Segment Open

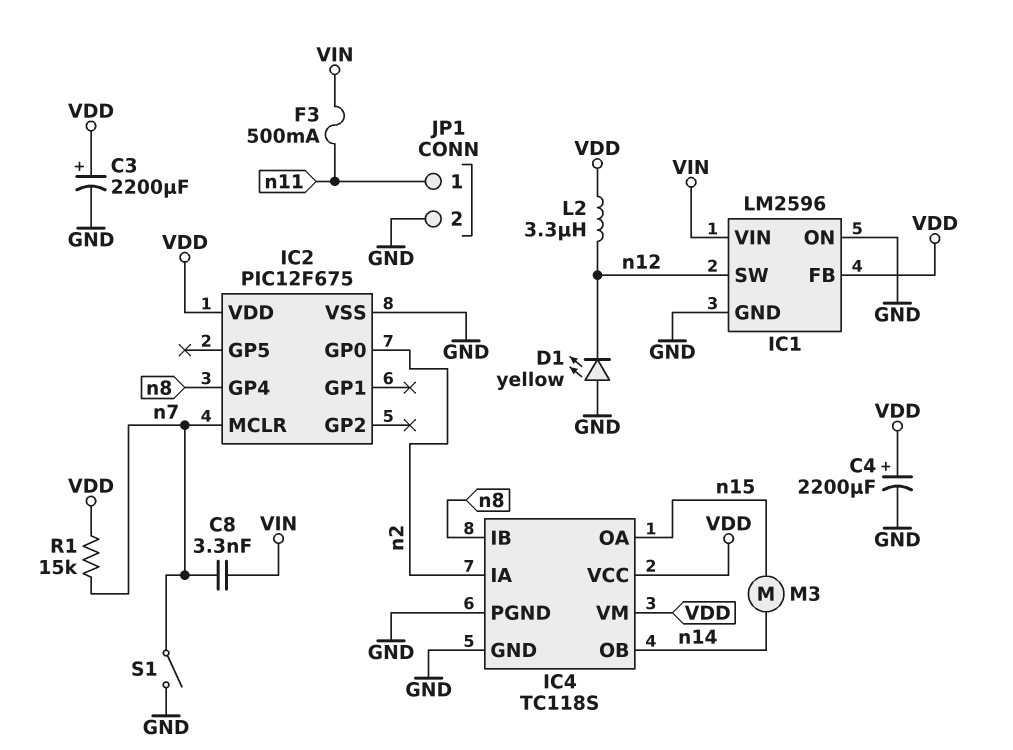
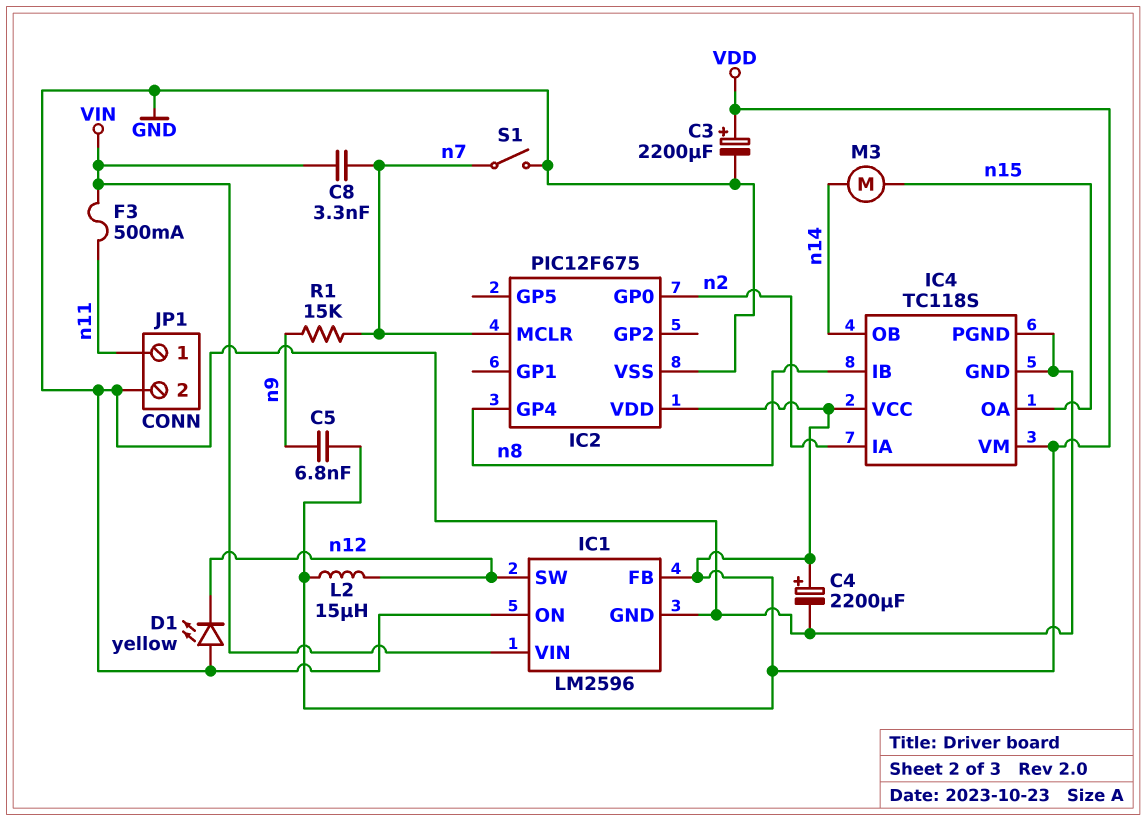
C5: none -> 6.8nF (VDD, n9)
L2: 3.3uH (VDD, n12) -> 15uH (VDD, n12)
R1: 15k (VDD, n7) -> 15k (n7, n9)

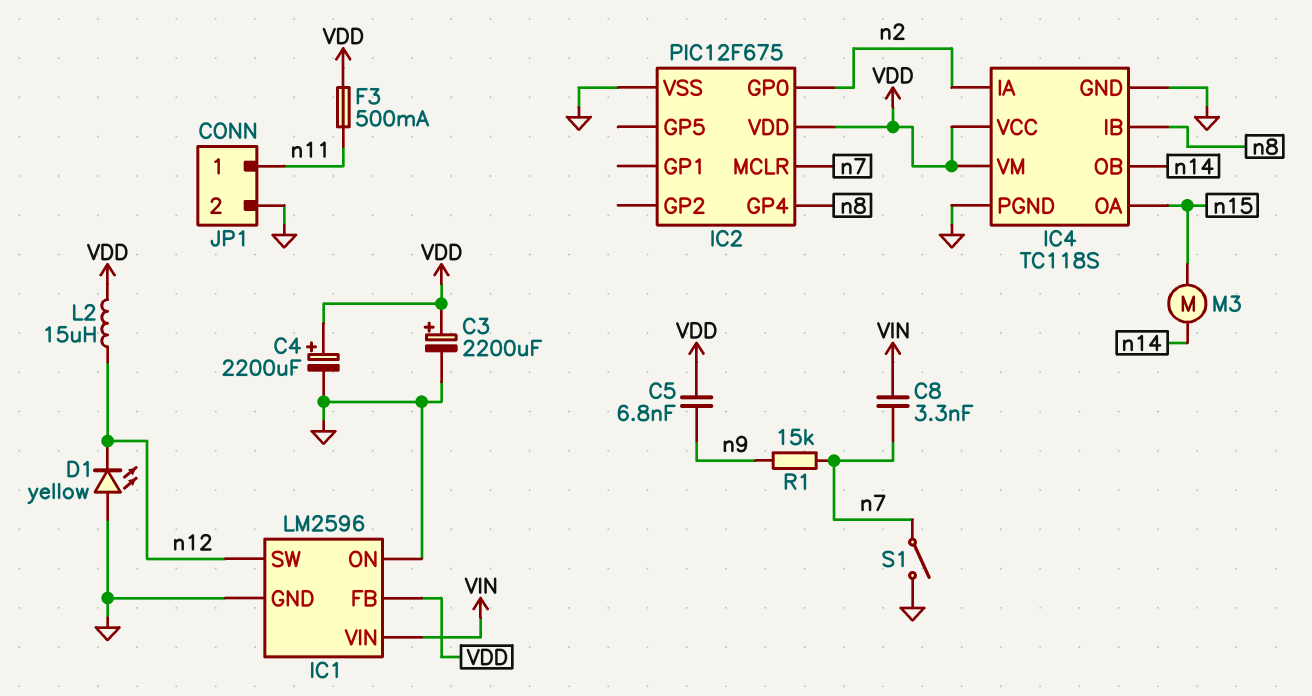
F3: 500mA (VIN, n11) -> 500mA (VDD, n11)

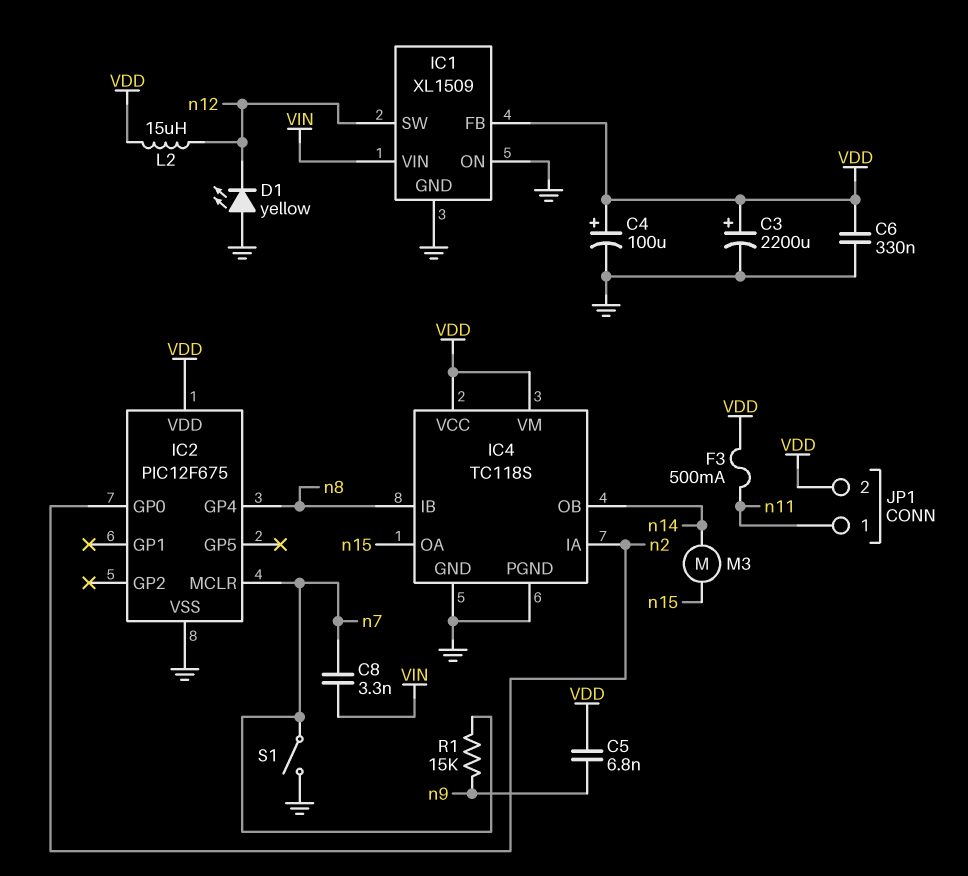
C4: 2200uF (plus VDD, minus GND) -> 100uF (plus VDD, minus GND)
C6: none -> 330nF (GND, VDD)
IC1: LM2596 -> XL1509
JP1 pin 2: GND -> VDD

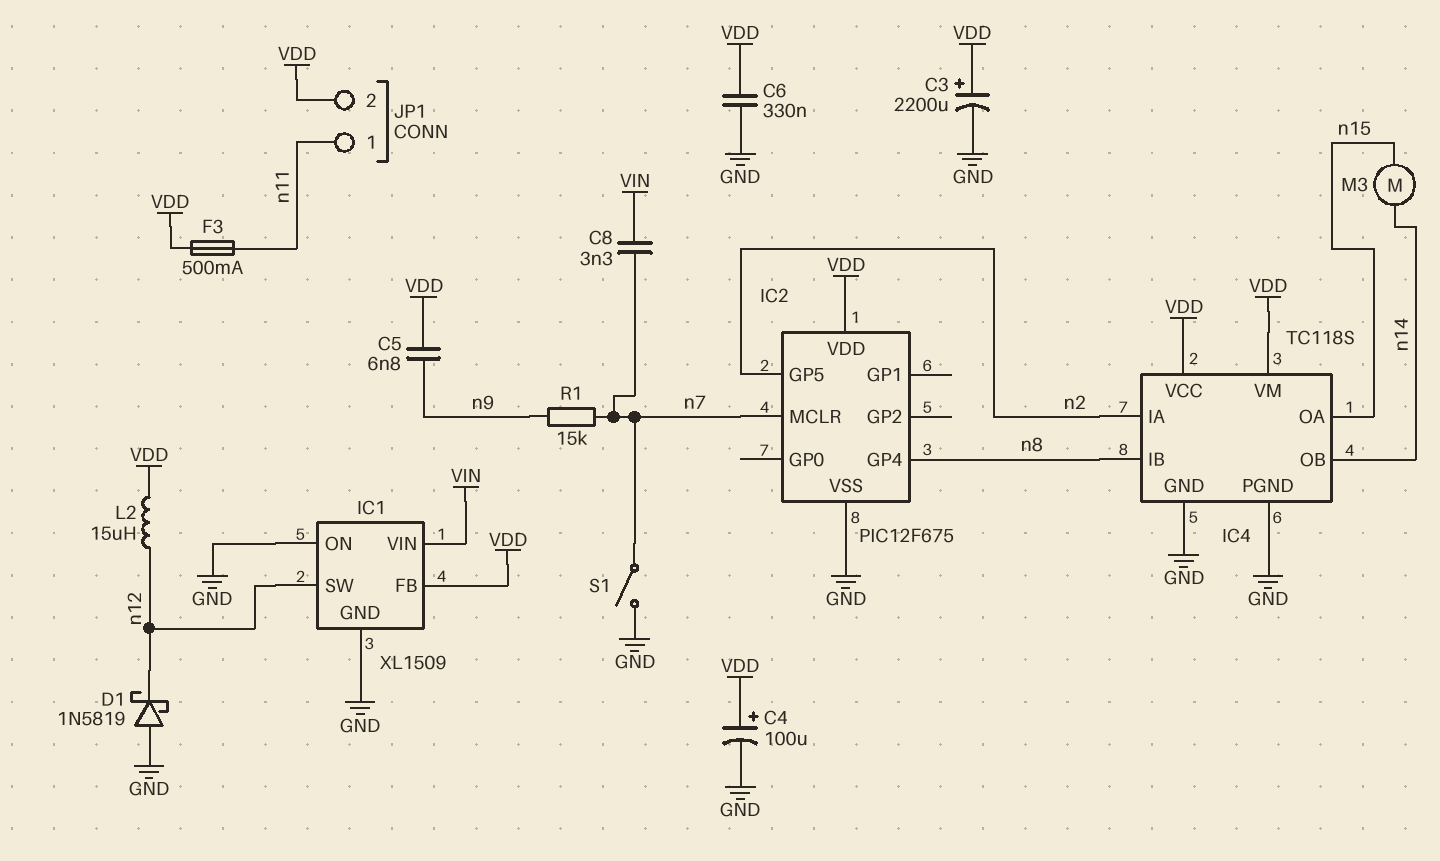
D1: LED yellow (A GND, K n12) -> schottky 1N5819 (A GND, K n12)
IC2 pin GP0: n2 -> none
IC2 pin GP5: none -> n2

Segment Closed

What you should do = Taking each record in turn, retype it exactly and drop any picture.

Answer section =
C5: none -> 6.8nF (VDD, n9)
L2: 3.3uH (VDD, n12) -> 15uH (VDD, n12)
R1: 15k (VDD, n7) -> 15k (n7, n9)

F3: 500mA (VIN, n11) -> 500mA (VDD, n11)

C4: 2200uF (plus VDD, minus GND) -> 100uF (plus VDD, minus GND)
C6: none -> 330nF (GND, VDD)
IC1: LM2596 -> XL1509
JP1 pin 2: GND -> VDD

D1: LED yellow (A GND, K n12) -> schottky 1N5819 (A GND, K n12)
IC2 pin GP0: n2 -> none
IC2 pin GP5: none -> n2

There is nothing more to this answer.